» Description of the task:
Omit the pictures, then reproduce exactly the line bearing "R5: none -> 1.2k (+9V, SIG4)" and every line after it up to and including the last line of the entries below.

Extracted records:
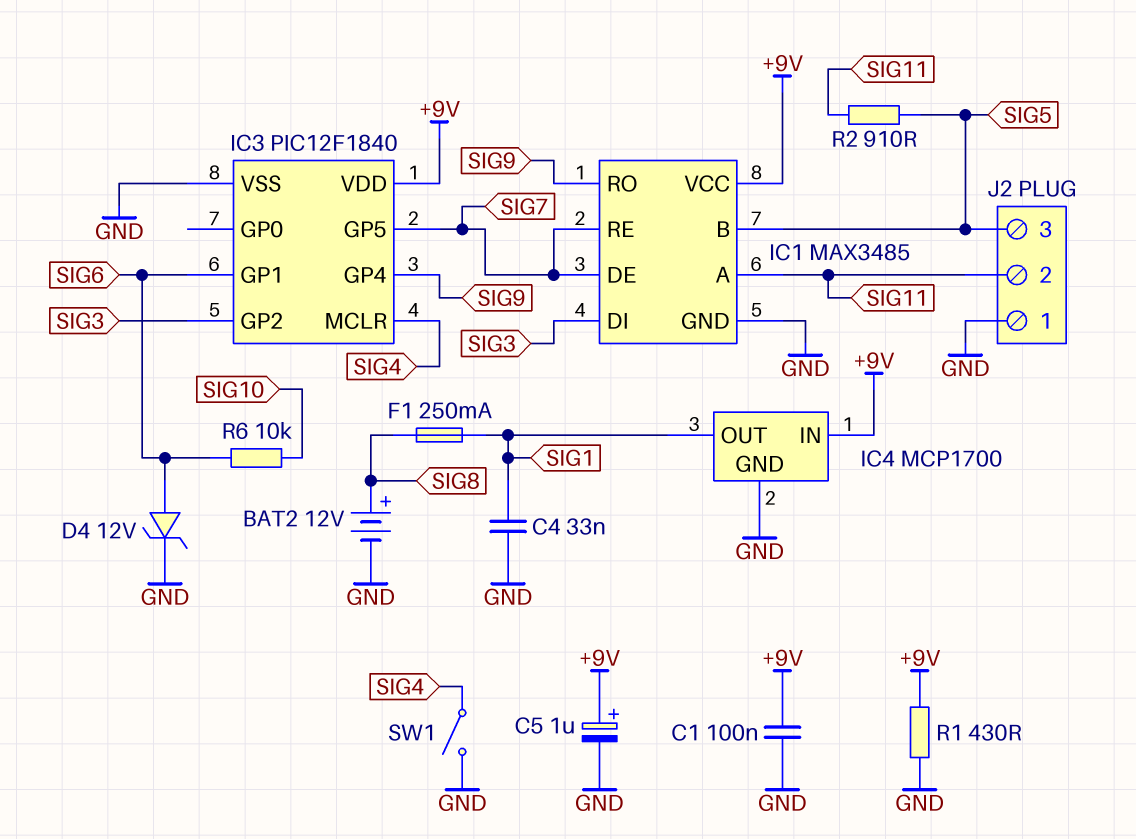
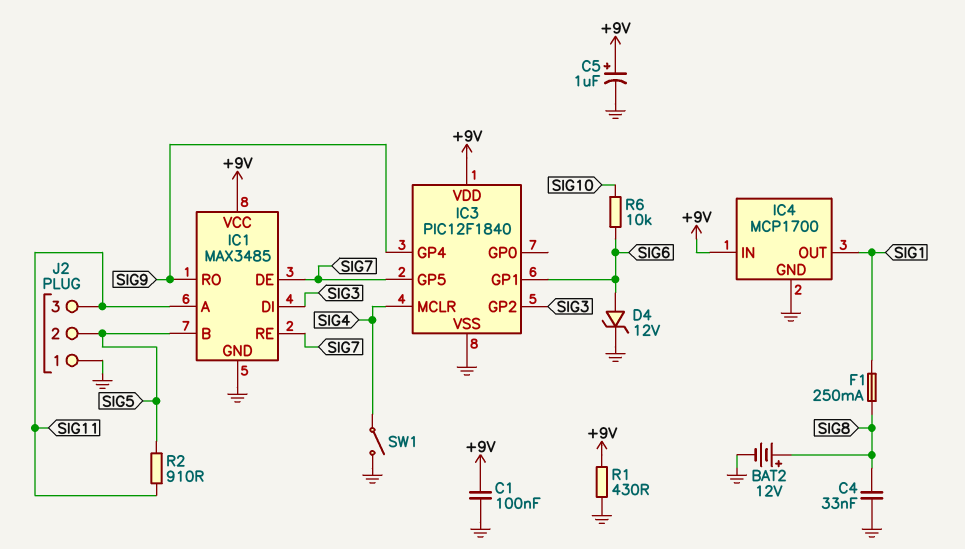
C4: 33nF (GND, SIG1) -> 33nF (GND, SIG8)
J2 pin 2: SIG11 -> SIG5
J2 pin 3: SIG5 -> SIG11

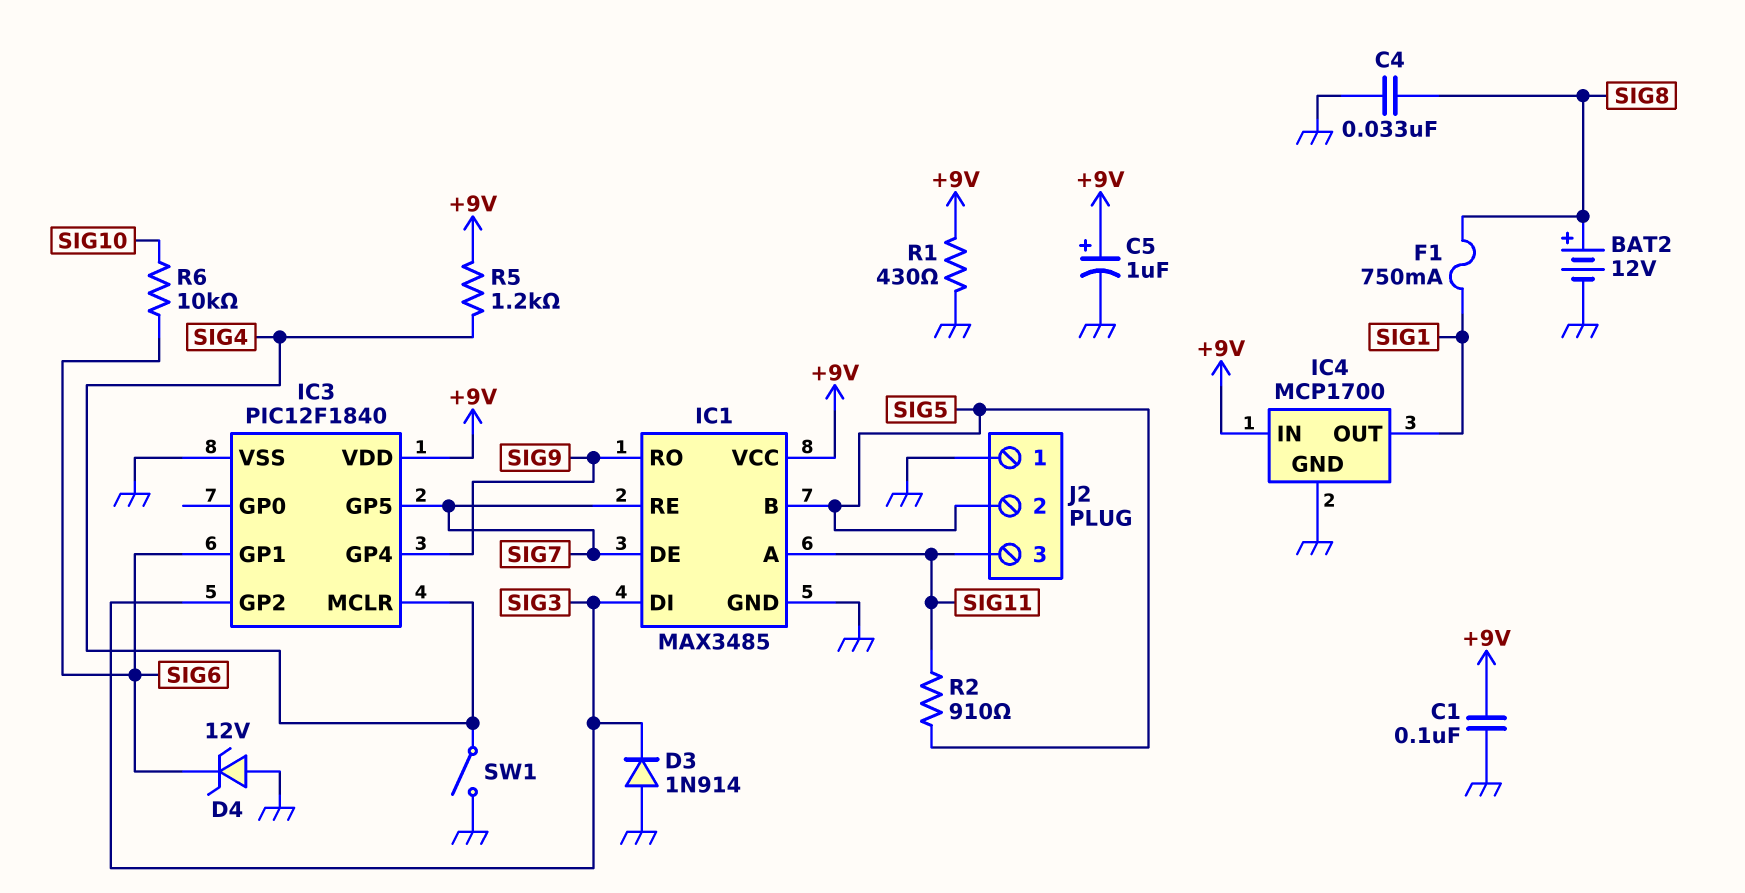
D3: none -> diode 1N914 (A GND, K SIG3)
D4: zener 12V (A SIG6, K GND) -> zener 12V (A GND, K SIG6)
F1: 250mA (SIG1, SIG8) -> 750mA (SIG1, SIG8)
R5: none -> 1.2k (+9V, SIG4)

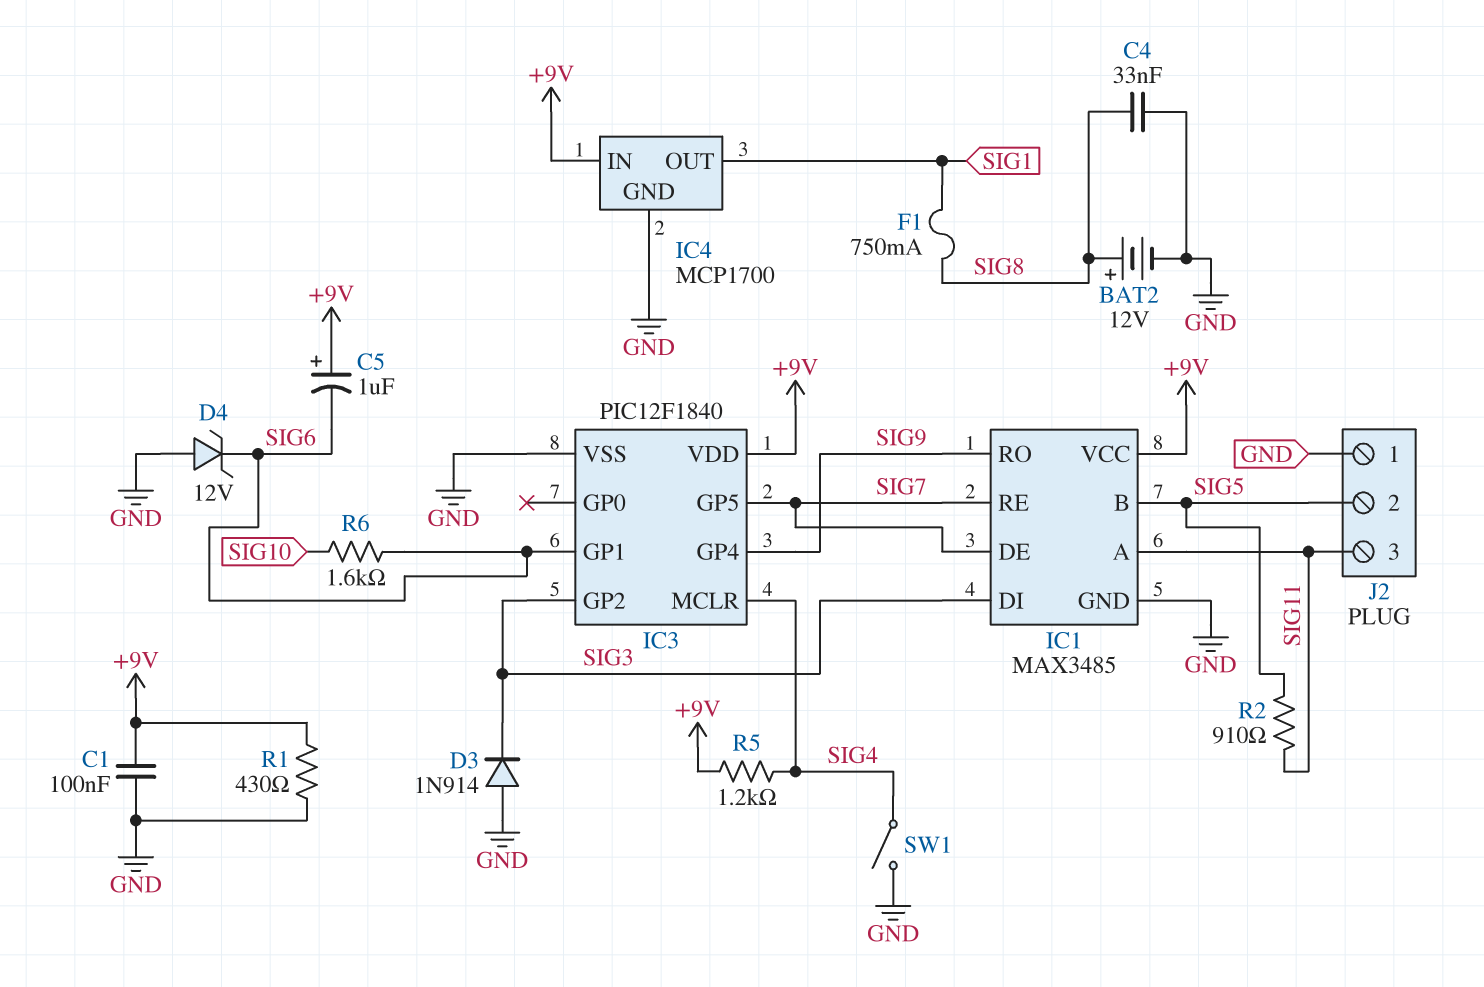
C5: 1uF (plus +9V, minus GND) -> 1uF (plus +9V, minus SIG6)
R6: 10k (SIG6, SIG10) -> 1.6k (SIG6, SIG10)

» Answer to this exercise:
R5: none -> 1.2k (+9V, SIG4)

C5: 1uF (plus +9V, minus GND) -> 1uF (plus +9V, minus SIG6)
R6: 10k (SIG6, SIG10) -> 1.6k (SIG6, SIG10)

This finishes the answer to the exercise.